* _TASK TO COMPLETE_: Print every record below exactly, minus the pictures.

:::::

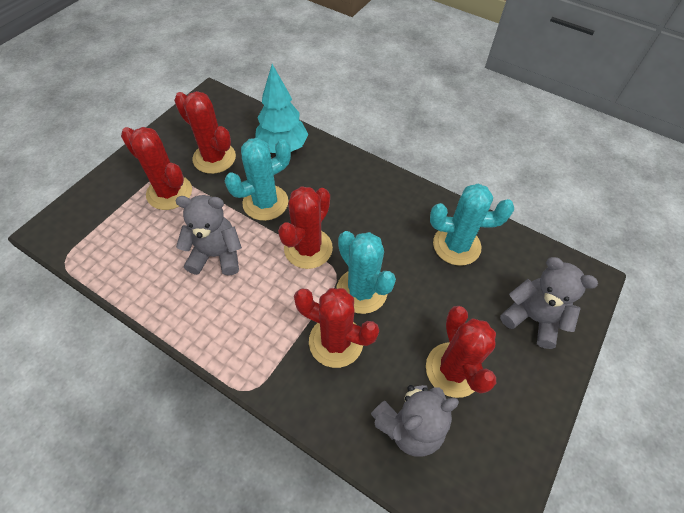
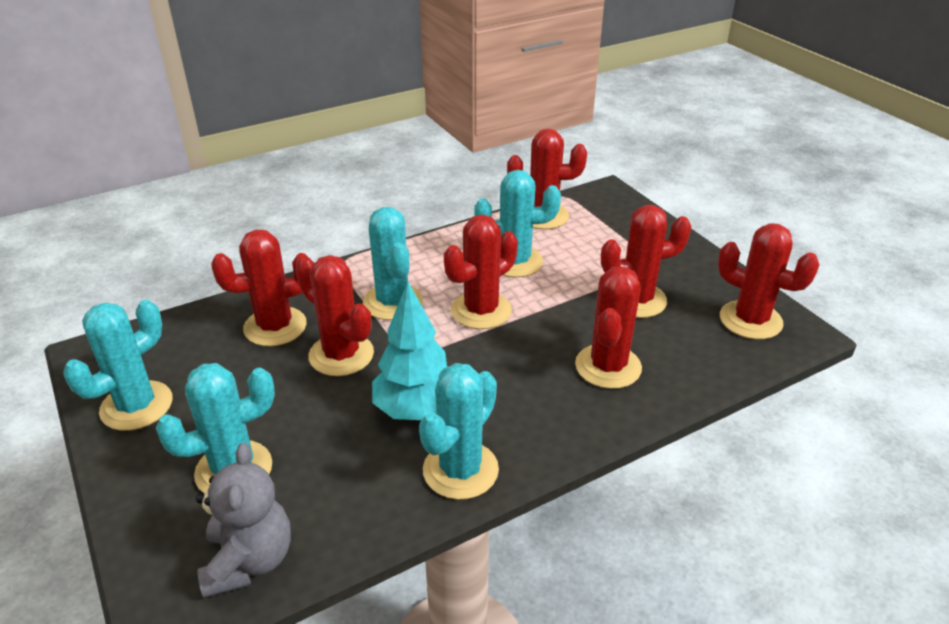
grey teddy bear: 3 -> 1
red cactus: 5 -> 7
turquoise cactus: 3 -> 5

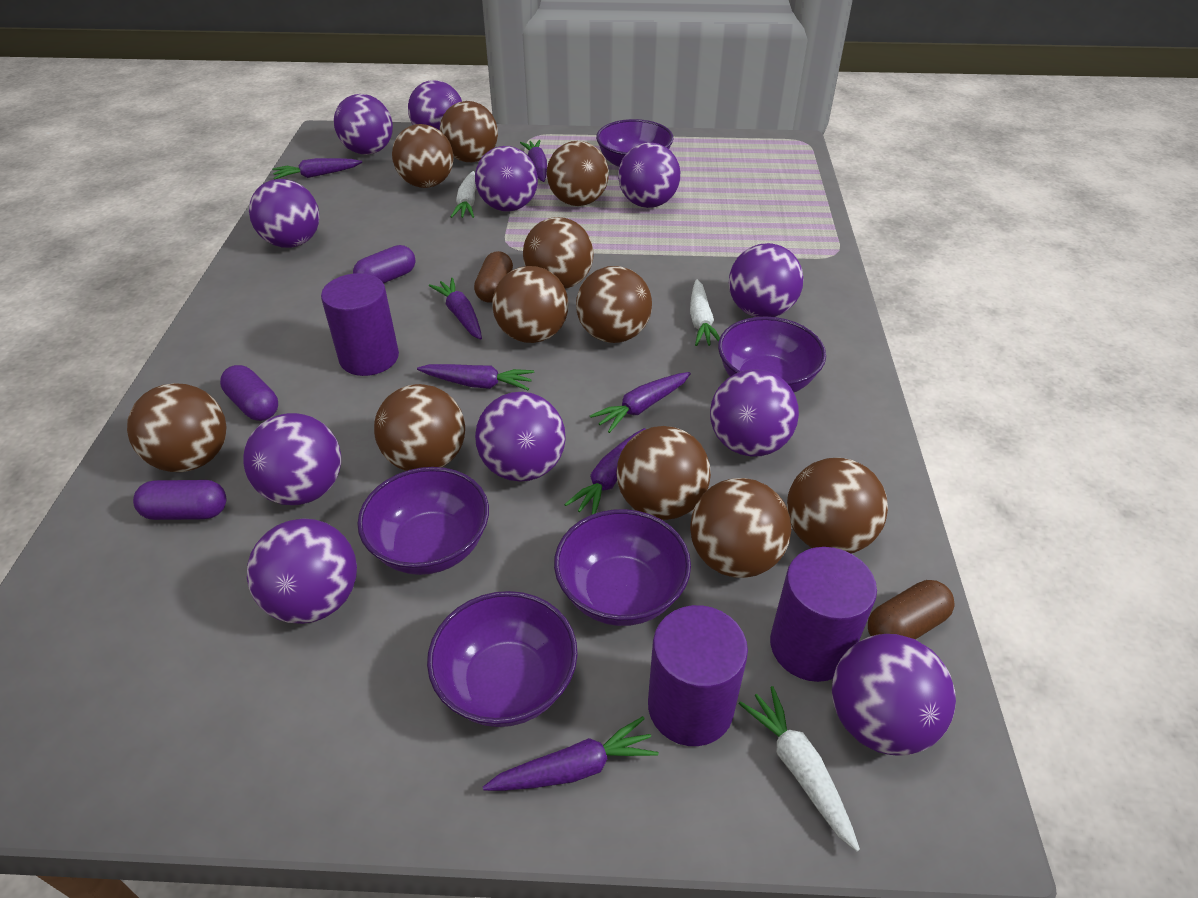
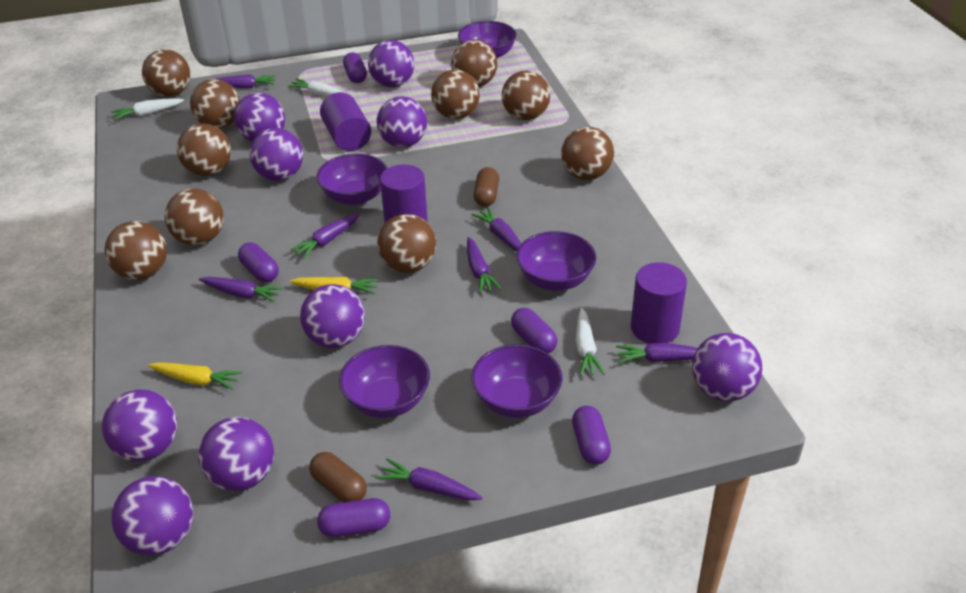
brown ball: 11 -> 10
purple ball: 11 -> 9
purple capsule: 3 -> 5
yellow carrot: 0 -> 2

:::::

* _EXERCISE ANSWER_:
grey teddy bear: 3 -> 1
red cactus: 5 -> 7
turquoise cactus: 3 -> 5

brown ball: 11 -> 10
purple ball: 11 -> 9
purple capsule: 3 -> 5
yellow carrot: 0 -> 2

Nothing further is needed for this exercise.